*Instructions to follow*. Would you please transcribe the records below exactly, leaving out the pictures?

*Records from a data collection*.
________________________
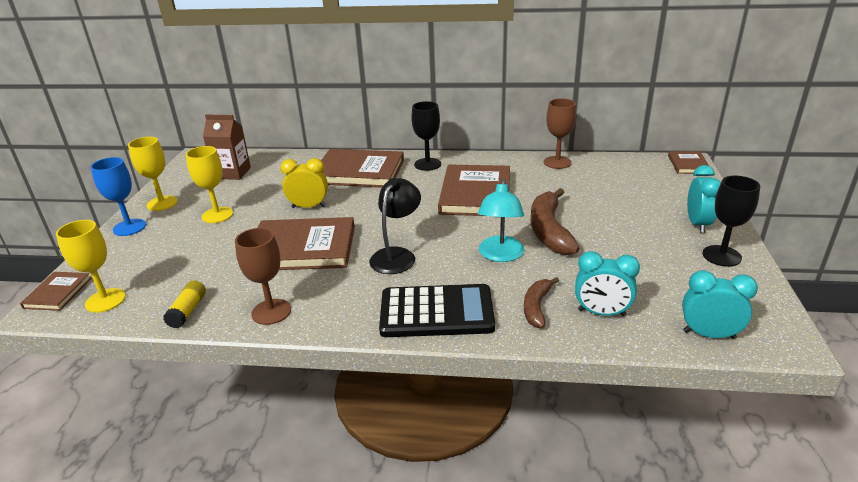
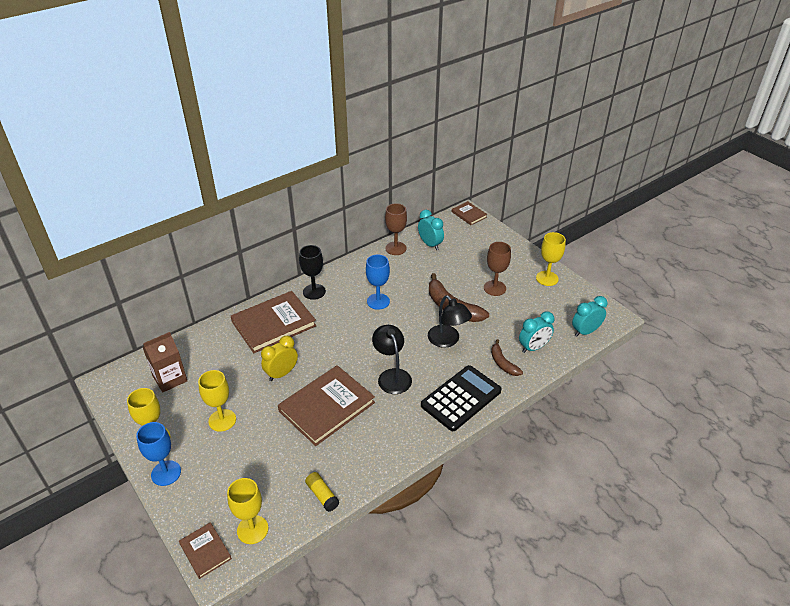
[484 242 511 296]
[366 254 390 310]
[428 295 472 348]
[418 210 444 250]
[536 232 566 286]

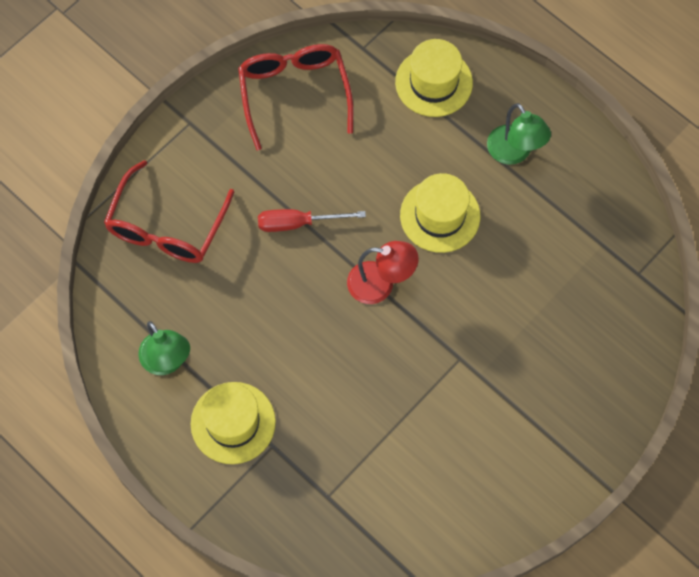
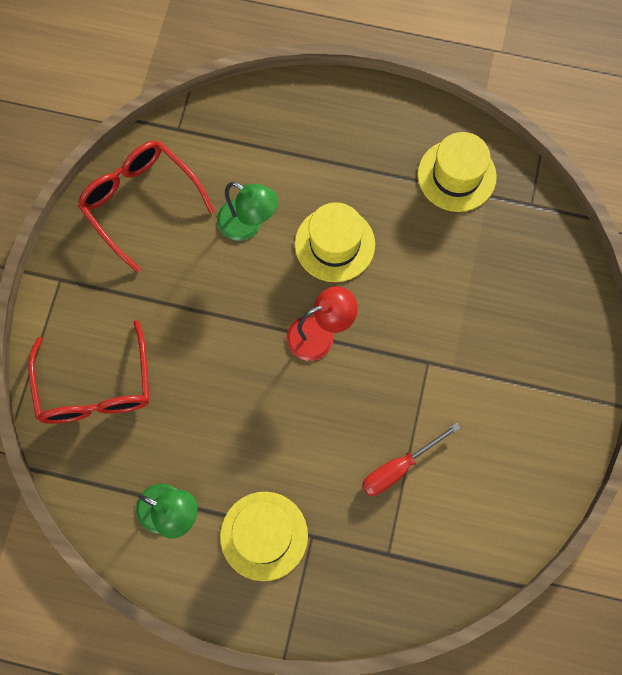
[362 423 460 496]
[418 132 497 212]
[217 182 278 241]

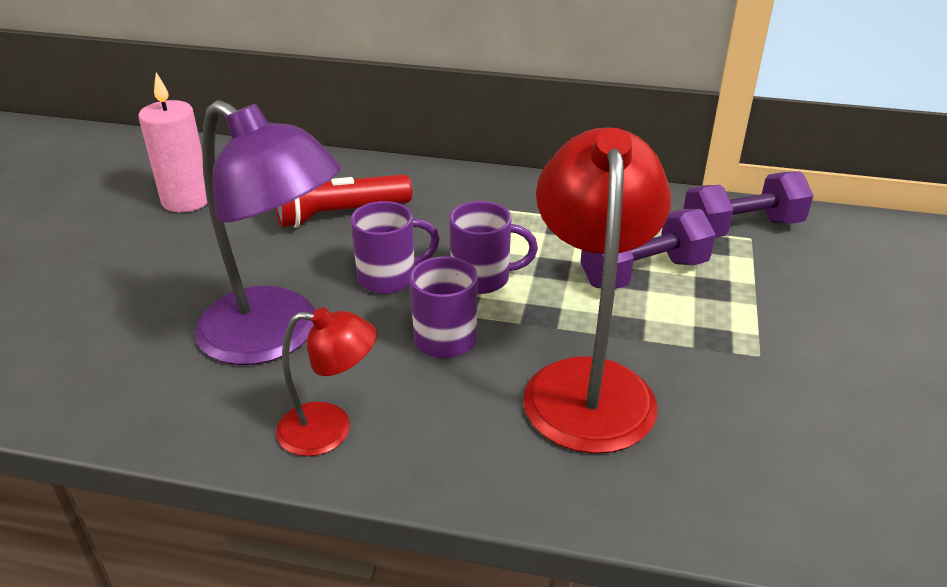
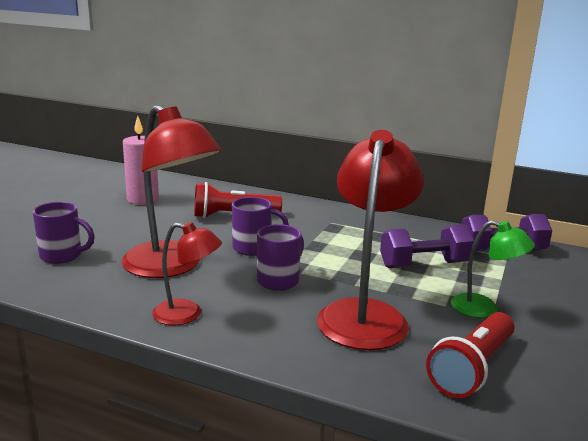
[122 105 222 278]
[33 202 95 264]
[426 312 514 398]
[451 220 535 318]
________________________
*The answer*.
[484 242 511 296]
[366 254 390 310]
[428 295 472 348]
[418 210 444 250]
[536 232 566 286]

[362 423 460 496]
[418 132 497 212]
[217 182 278 241]

[122 105 222 278]
[33 202 95 264]
[426 312 514 398]
[451 220 535 318]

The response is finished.